- _How to complete this task_: Each line below from the one containing "camera: 30 degrees left, 10 degrees up" through the one containing "none -> pink egg [287,617,344,659]" is to be given again exactly, and no line outside that span.

- _Task data_:
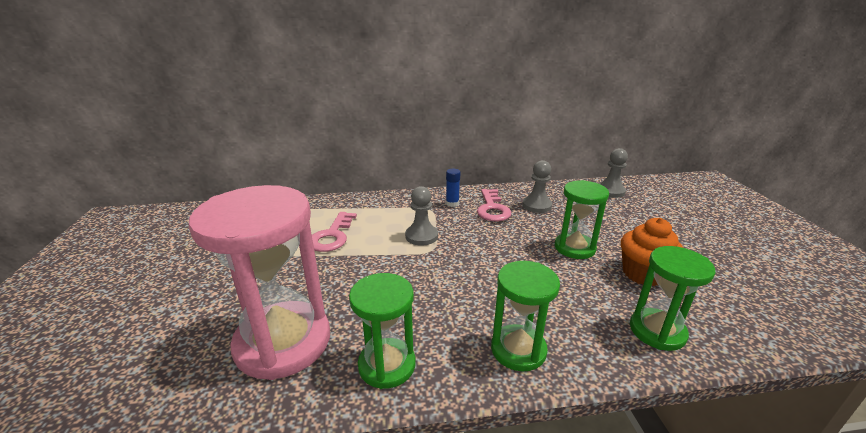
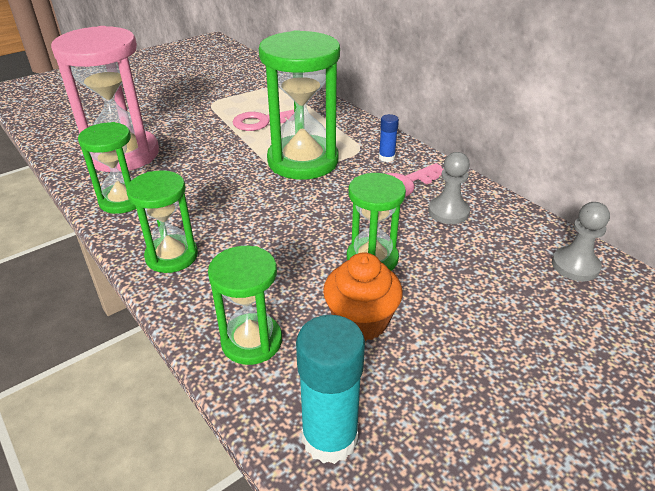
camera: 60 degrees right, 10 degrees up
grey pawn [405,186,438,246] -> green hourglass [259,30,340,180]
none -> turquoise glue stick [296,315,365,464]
...
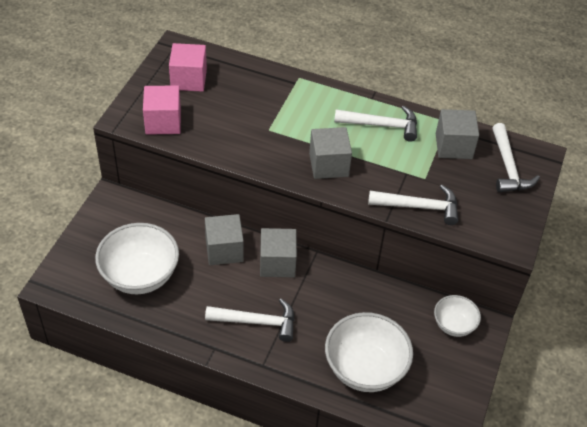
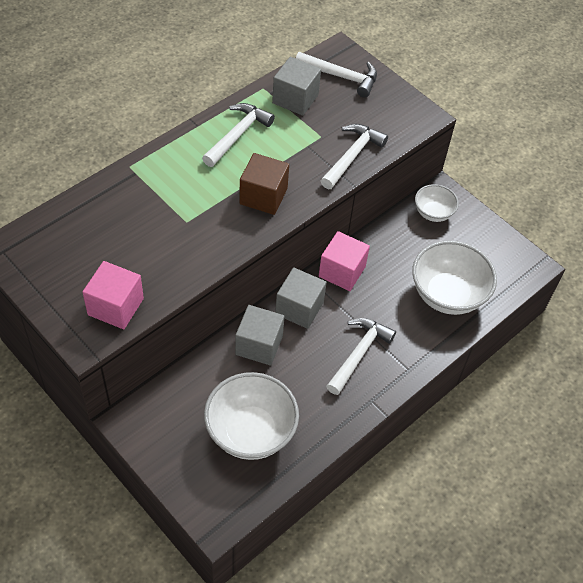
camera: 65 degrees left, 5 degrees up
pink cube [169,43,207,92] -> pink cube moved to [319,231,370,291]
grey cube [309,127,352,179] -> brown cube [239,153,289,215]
--
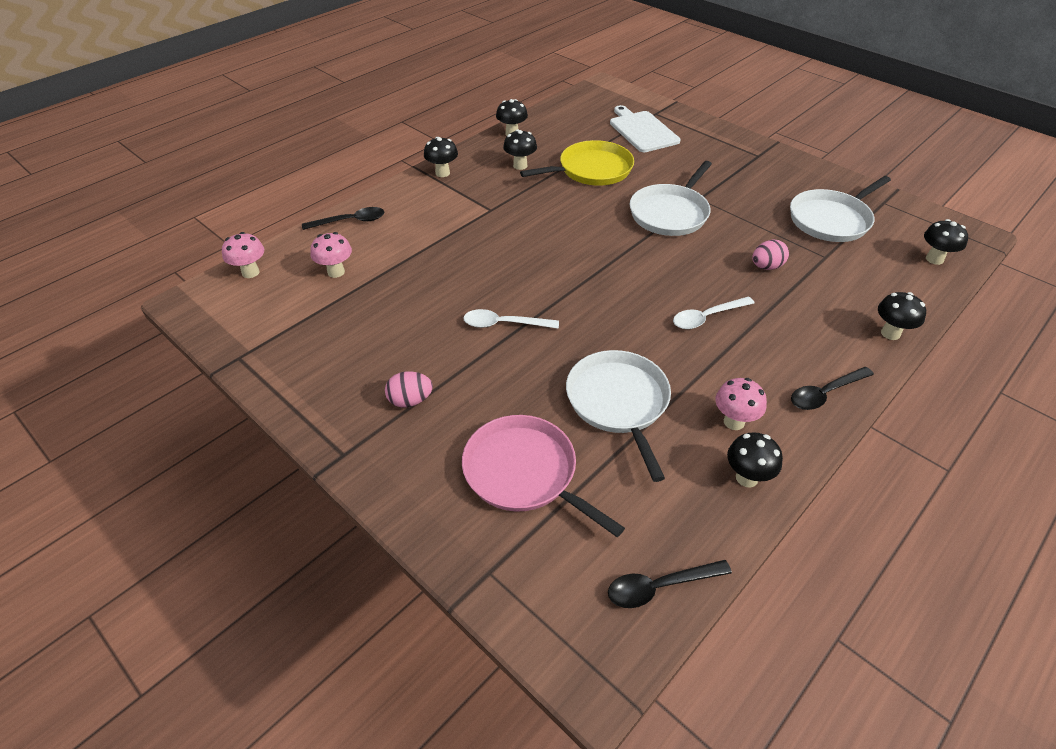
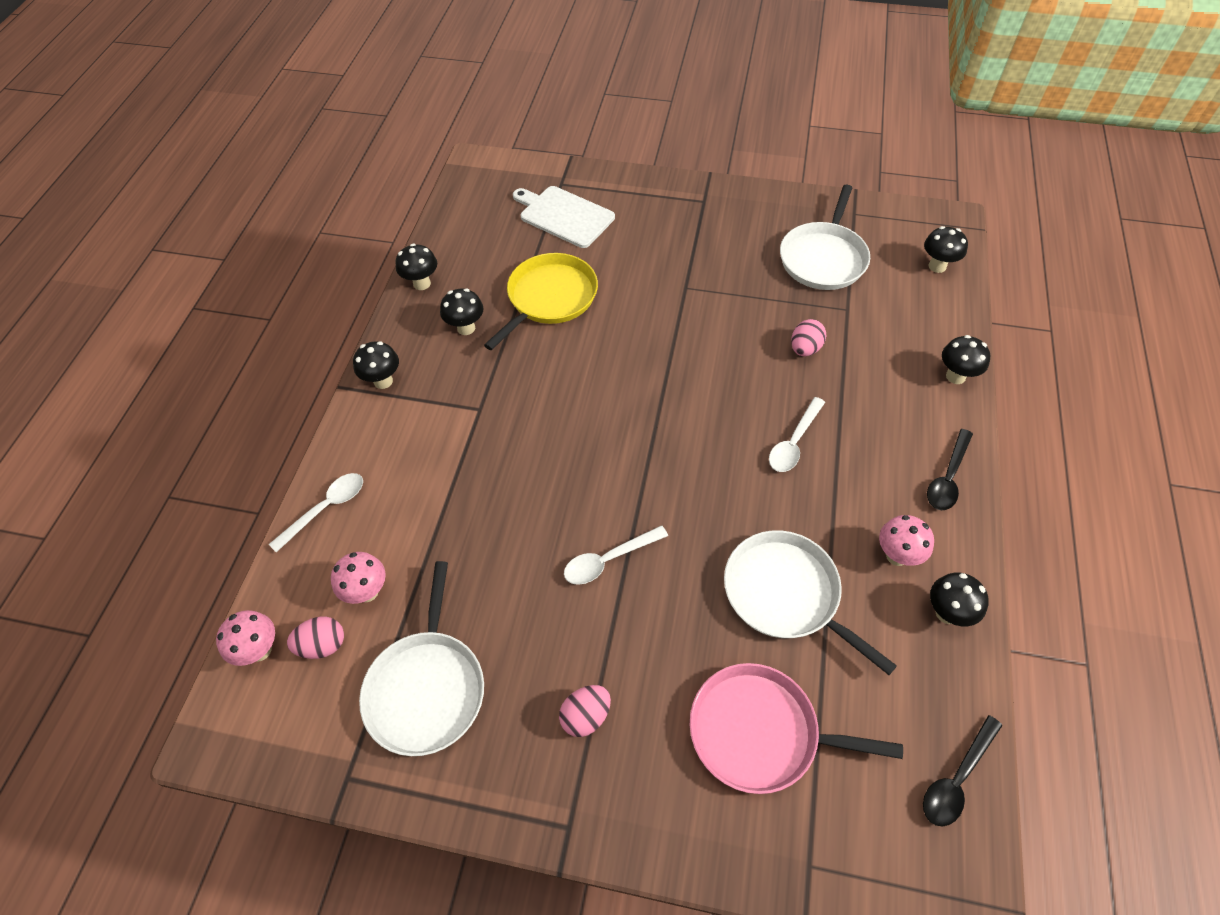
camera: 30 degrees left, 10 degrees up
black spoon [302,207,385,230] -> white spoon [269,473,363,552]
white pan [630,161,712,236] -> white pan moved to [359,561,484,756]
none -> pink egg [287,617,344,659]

- _Reply_:
camera: 30 degrees left, 10 degrees up
black spoon [302,207,385,230] -> white spoon [269,473,363,552]
white pan [630,161,712,236] -> white pan moved to [359,561,484,756]
none -> pink egg [287,617,344,659]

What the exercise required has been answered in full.